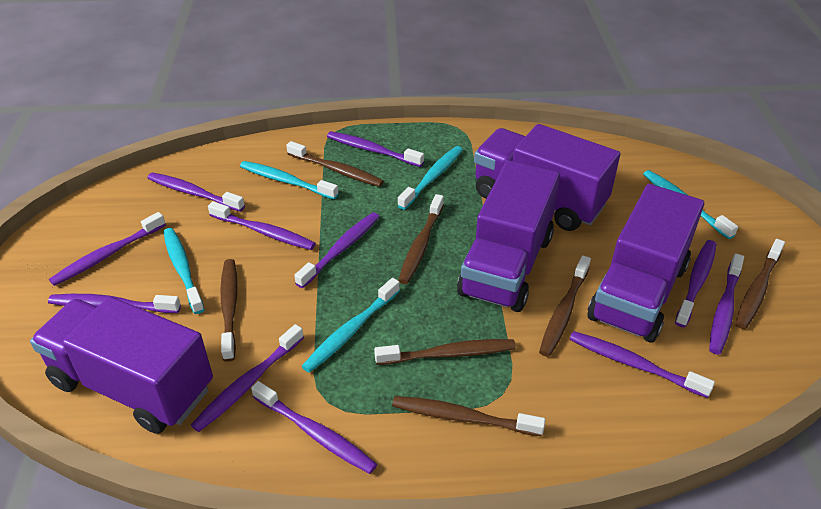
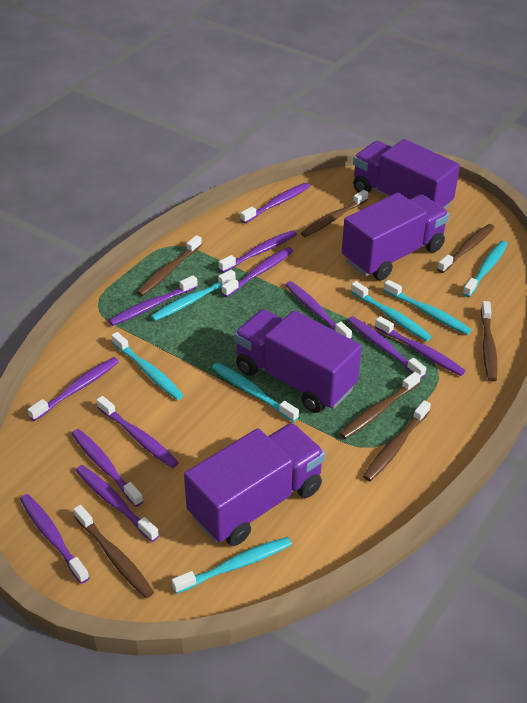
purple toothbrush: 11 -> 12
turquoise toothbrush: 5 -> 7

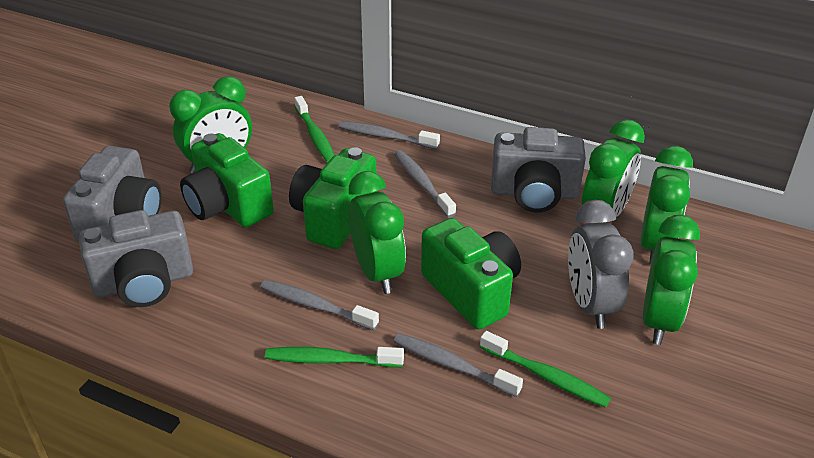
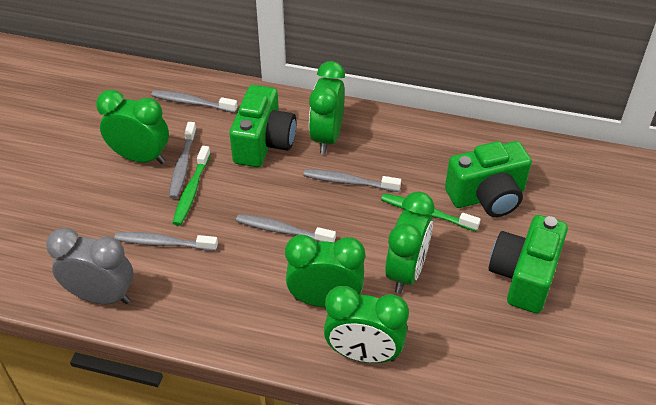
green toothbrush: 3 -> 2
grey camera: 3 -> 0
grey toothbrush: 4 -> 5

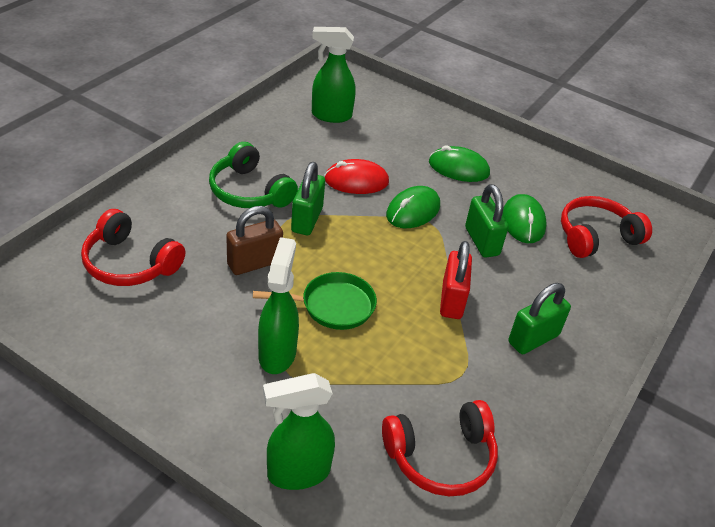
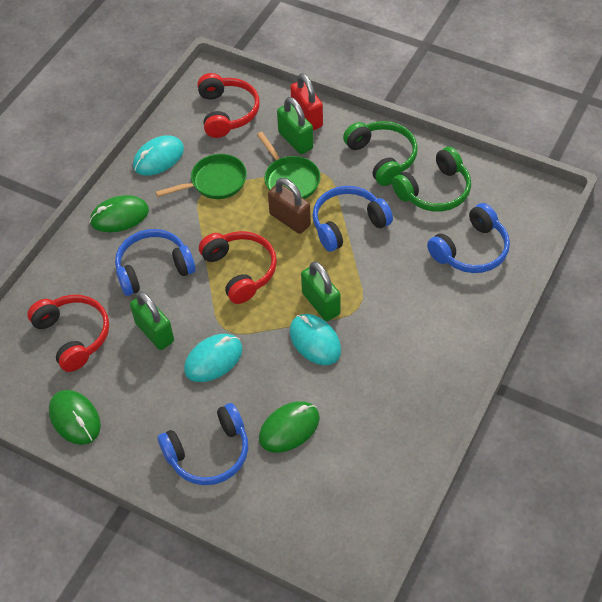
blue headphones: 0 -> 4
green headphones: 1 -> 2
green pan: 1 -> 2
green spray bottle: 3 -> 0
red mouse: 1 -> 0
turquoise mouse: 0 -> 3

********************

What you have to do | Copy all of the data word for word, and keep the pictures out of it.

Exercise solution |
purple toothbrush: 11 -> 12
turquoise toothbrush: 5 -> 7

green toothbrush: 3 -> 2
grey camera: 3 -> 0
grey toothbrush: 4 -> 5

blue headphones: 0 -> 4
green headphones: 1 -> 2
green pan: 1 -> 2
green spray bottle: 3 -> 0
red mouse: 1 -> 0
turquoise mouse: 0 -> 3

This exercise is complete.